> [The records]
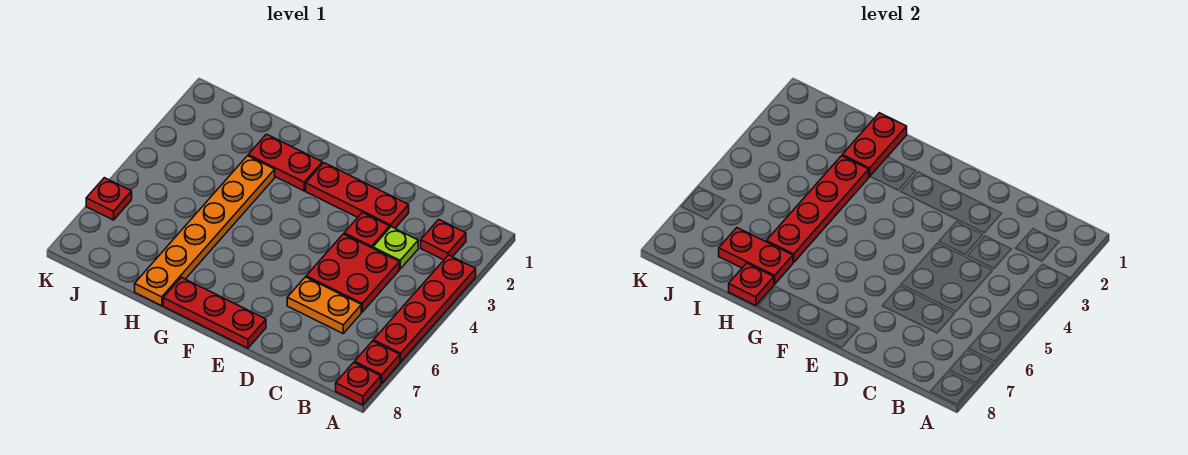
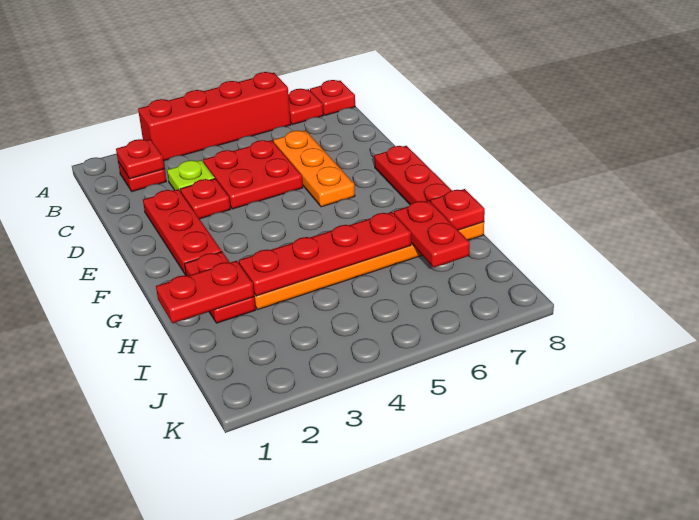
red plate A3:A6 level 1 -> red brick A3:A6 level 1
orange plate C6:D6 level 1 -> orange plate C6:E6 level 1
red plate K6 level 1 -> red plate B2 level 2

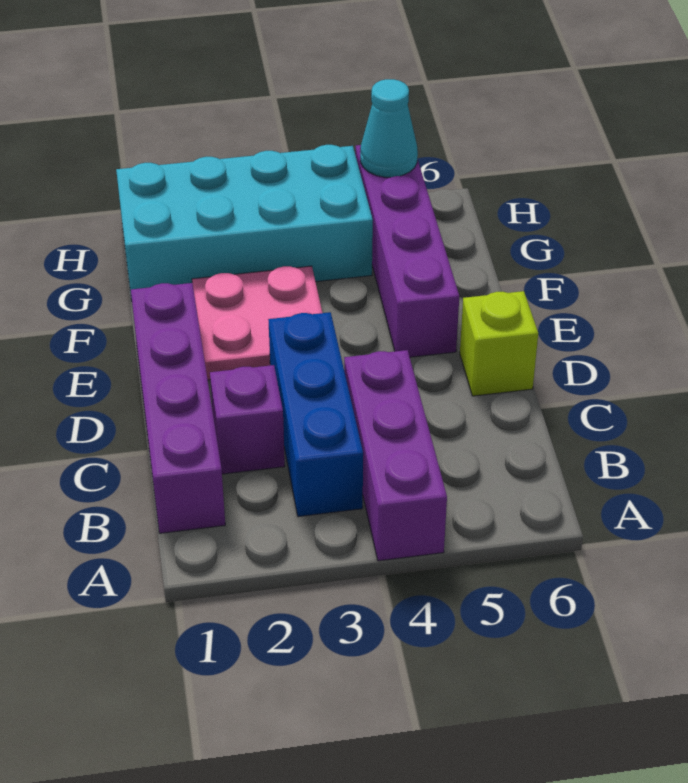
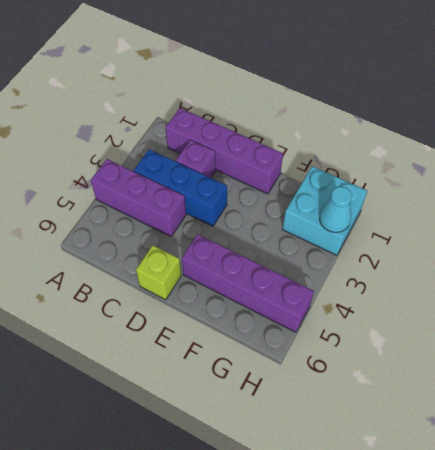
pink plate E2:F3 level 1 -> none
cyan brick G1:H4 level 1 -> cyan brick G1:H2 level 1
cyan cone H5 level 2 -> cyan cone H2 level 2

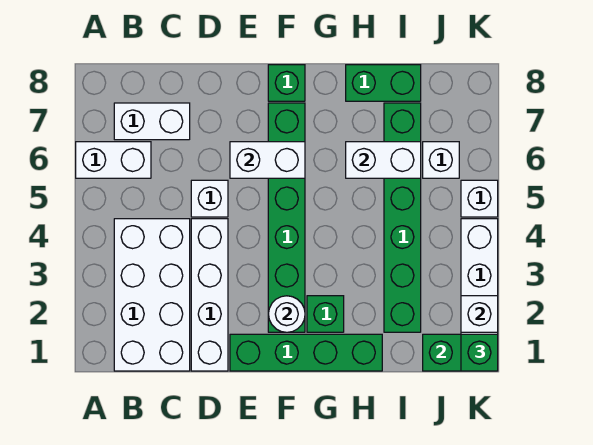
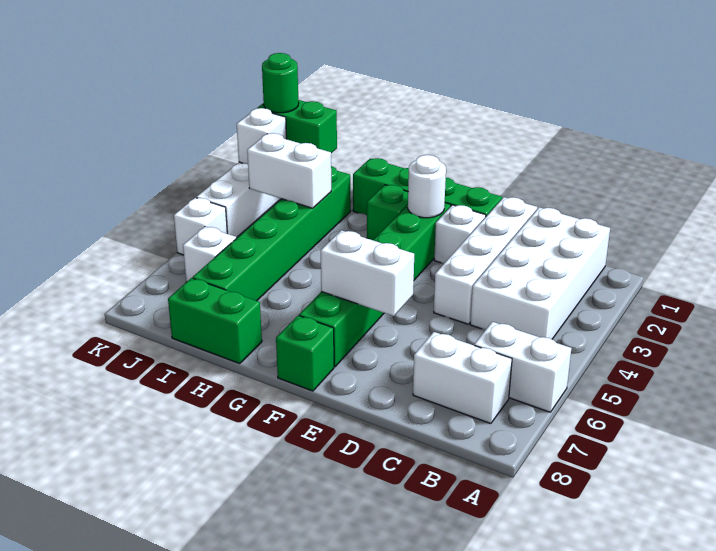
white brick D5 level 1 -> white brick E2 level 1
white brick H6:I6 level 2 -> white brick I3:J3 level 2
green brick K1 level 3 -> green round brick K1 level 3

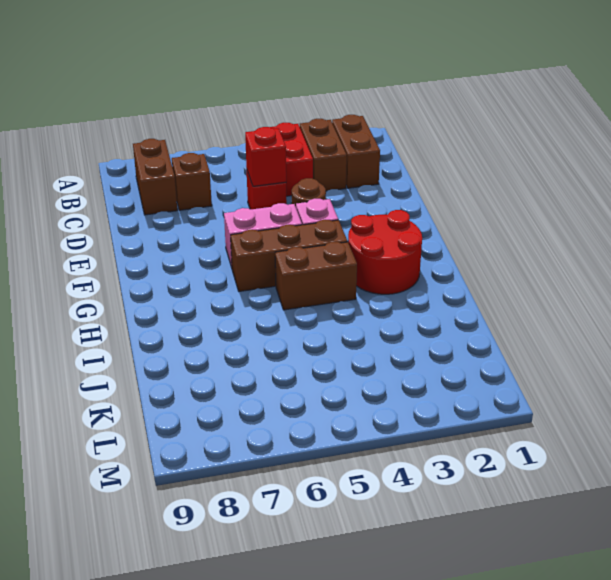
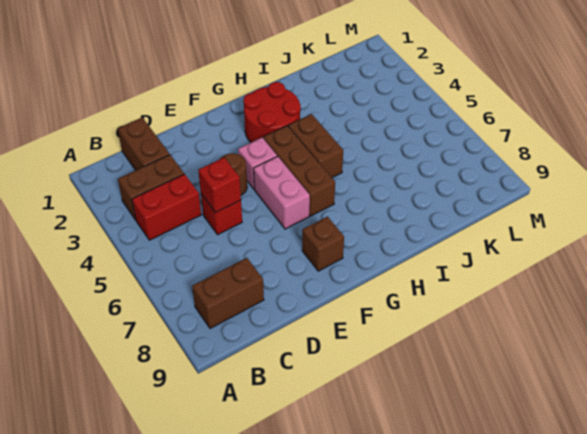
brown brick B2:C2 level 1 -> brown brick C1:C2 level 1
brown brick C7 level 1 -> brown brick F8 level 1

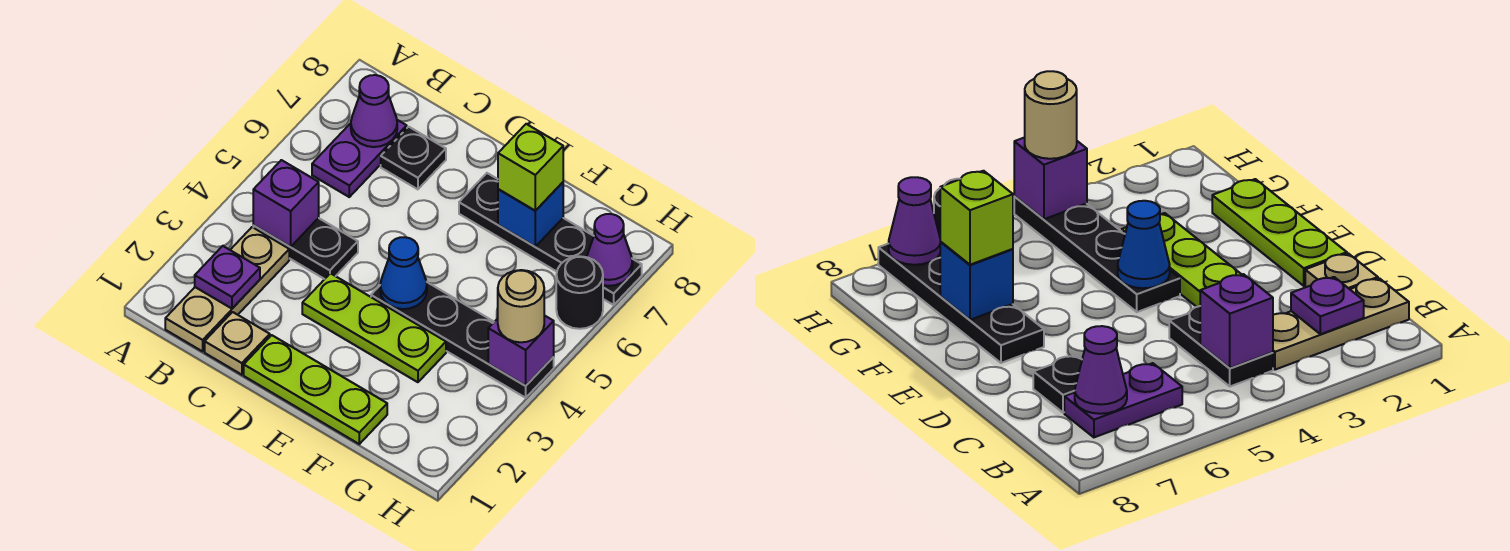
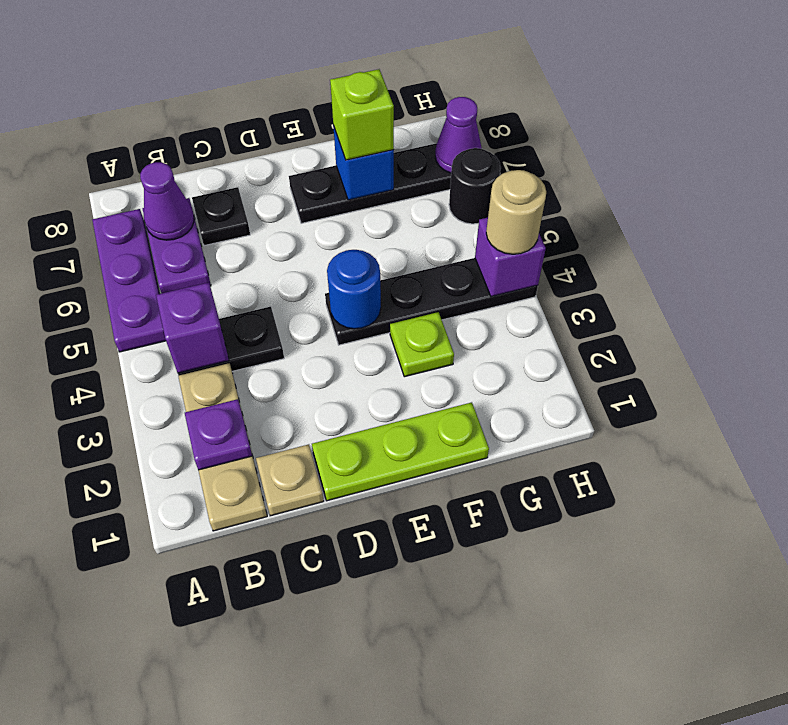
none -> purple plate A5:A7 level 1
lime plate D3:F3 level 1 -> lime plate F3 level 1
blue cone E4 level 2 -> blue round brick E4 level 2

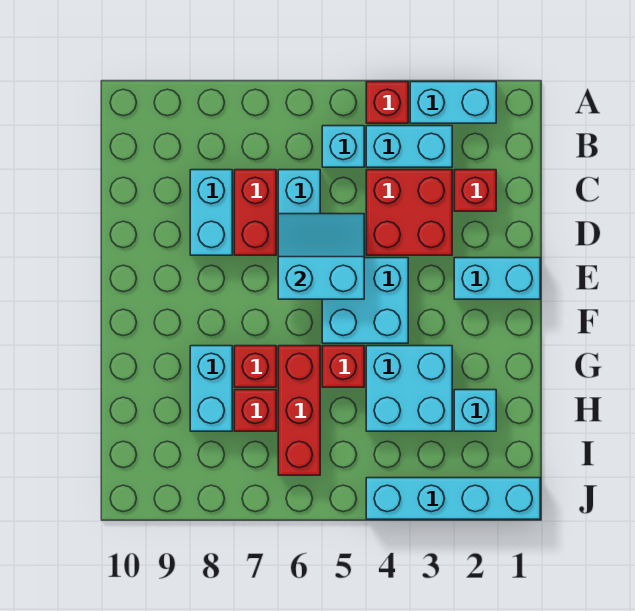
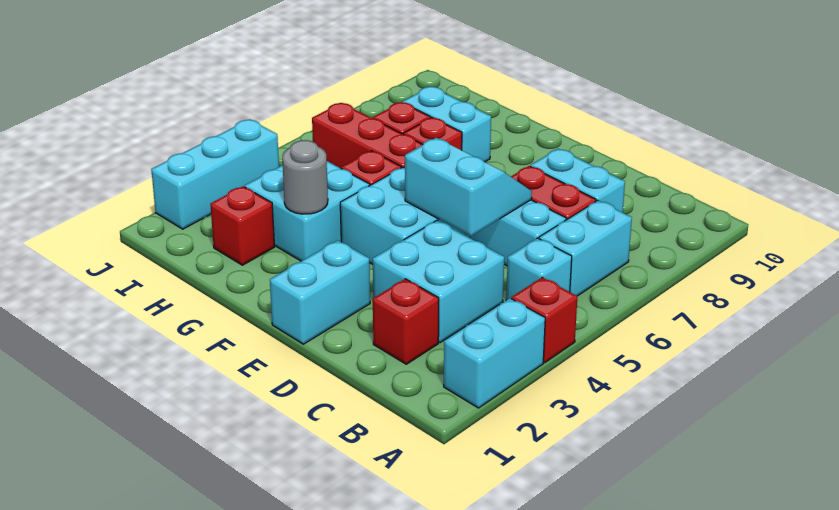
cyan brick B3:B4 level 1 -> cyan brick B6:B7 level 1
red brick C3:D4 level 1 -> cyan brick C3:D4 level 1
cyan slope D5:E6 level 2 top E -> cyan slope D5:E6 level 2 top 5
none -> grey round brick G3 level 2
cyan brick H2 level 1 -> red brick H2 level 1
cyan brick J1:J4 level 1 -> cyan brick J2:J4 level 1

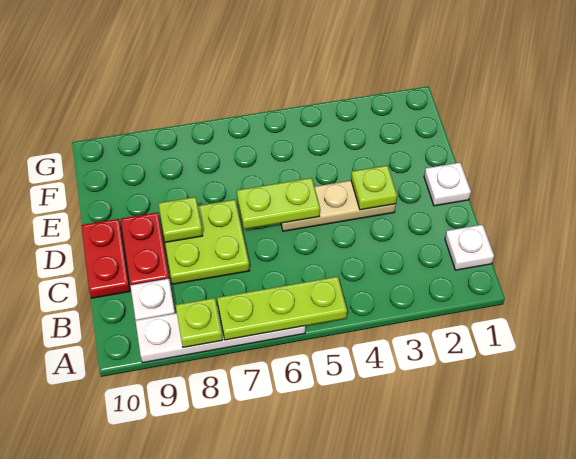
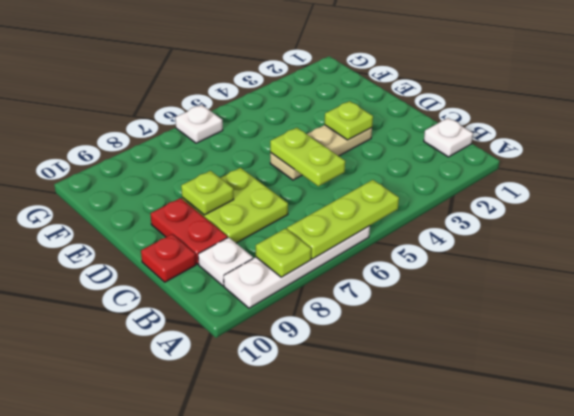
red plate C10:D10 level 1 -> red plate C10 level 1
white plate D1 level 1 -> white plate G6 level 1
lime plate D5:D6 level 2 -> lime plate C5:D5 level 2

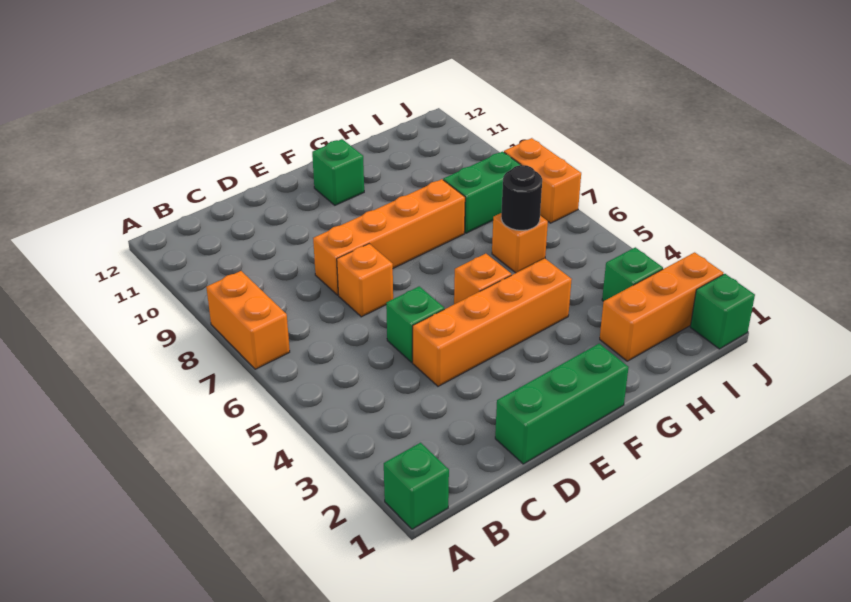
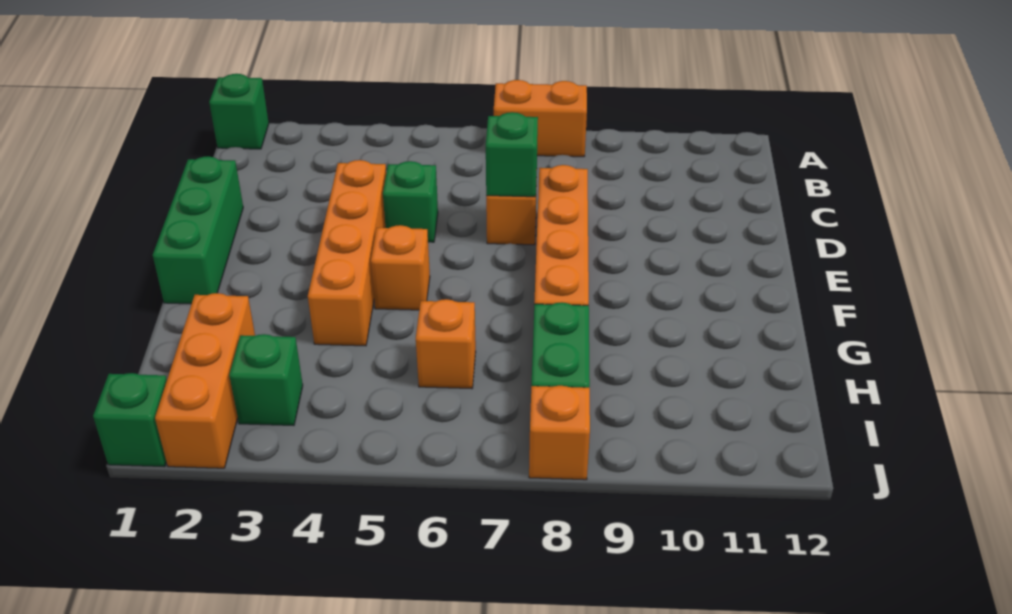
green brick F11 level 1 -> green brick D7 level 2
black round brick H6 level 2 -> none
orange brick J7:J8 level 1 -> orange brick J8 level 1

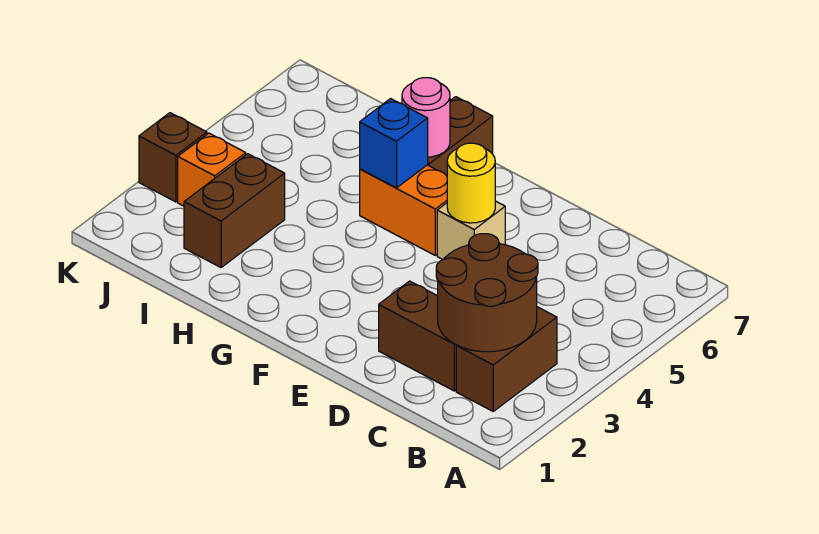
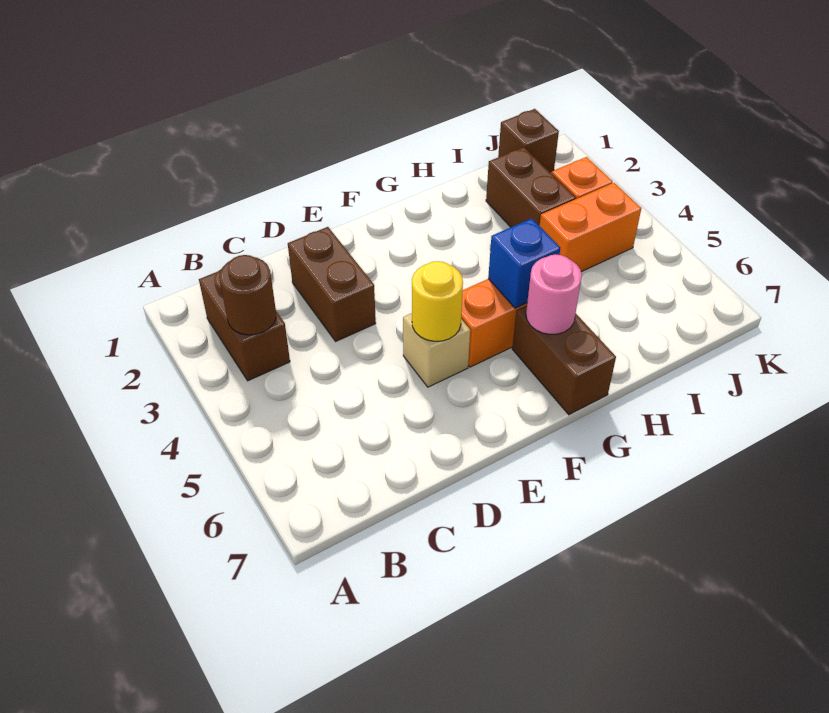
brown round brick B2:C3 level 2 -> brown round brick B3 level 2
brown brick C2:D2 level 1 -> brown brick D2:D3 level 1
none -> orange brick I4:J4 level 1
brown brick K3 level 1 -> brown brick J1 level 1

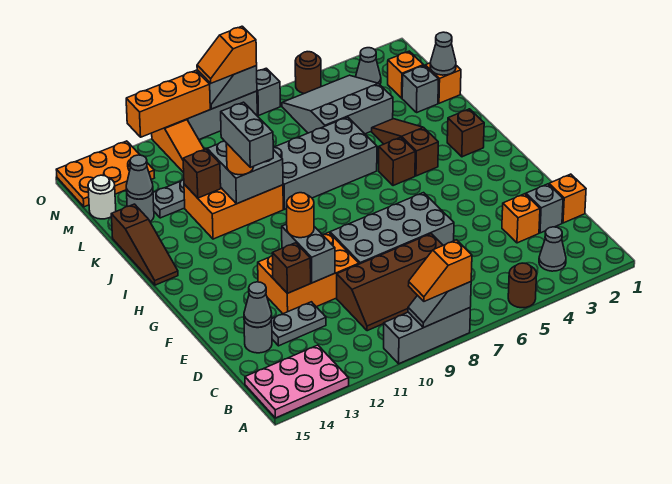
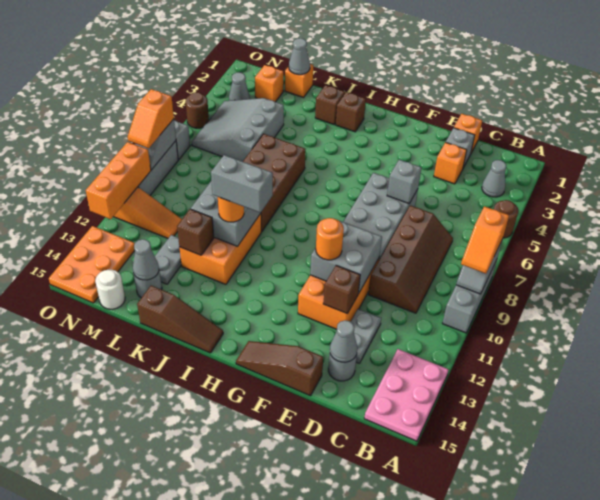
grey brick E11:F11 level 2 -> grey brick E10:F11 level 2
brown slope I4:K4 level 1 top I -> brown slope E15:G15 level 1 top E
brown brick I5 level 1 -> brown brick J2 level 1
grey brick J6:K9 level 1 -> brown brick J6:K9 level 1
grey brick L2 level 1 -> grey brick E6 level 2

> [Brief] Keep pictures out and return the lines from the one containing "lime plate D5:D6" through the end of the listing, both included, character for character.

> [Worked solution]
lime plate D5:D6 level 2 -> lime plate C5:D5 level 2

green brick F11 level 1 -> green brick D7 level 2
black round brick H6 level 2 -> none
orange brick J7:J8 level 1 -> orange brick J8 level 1

brown round brick B2:C3 level 2 -> brown round brick B3 level 2
brown brick C2:D2 level 1 -> brown brick D2:D3 level 1
none -> orange brick I4:J4 level 1
brown brick K3 level 1 -> brown brick J1 level 1

grey brick E11:F11 level 2 -> grey brick E10:F11 level 2
brown slope I4:K4 level 1 top I -> brown slope E15:G15 level 1 top E
brown brick I5 level 1 -> brown brick J2 level 1
grey brick J6:K9 level 1 -> brown brick J6:K9 level 1
grey brick L2 level 1 -> grey brick E6 level 2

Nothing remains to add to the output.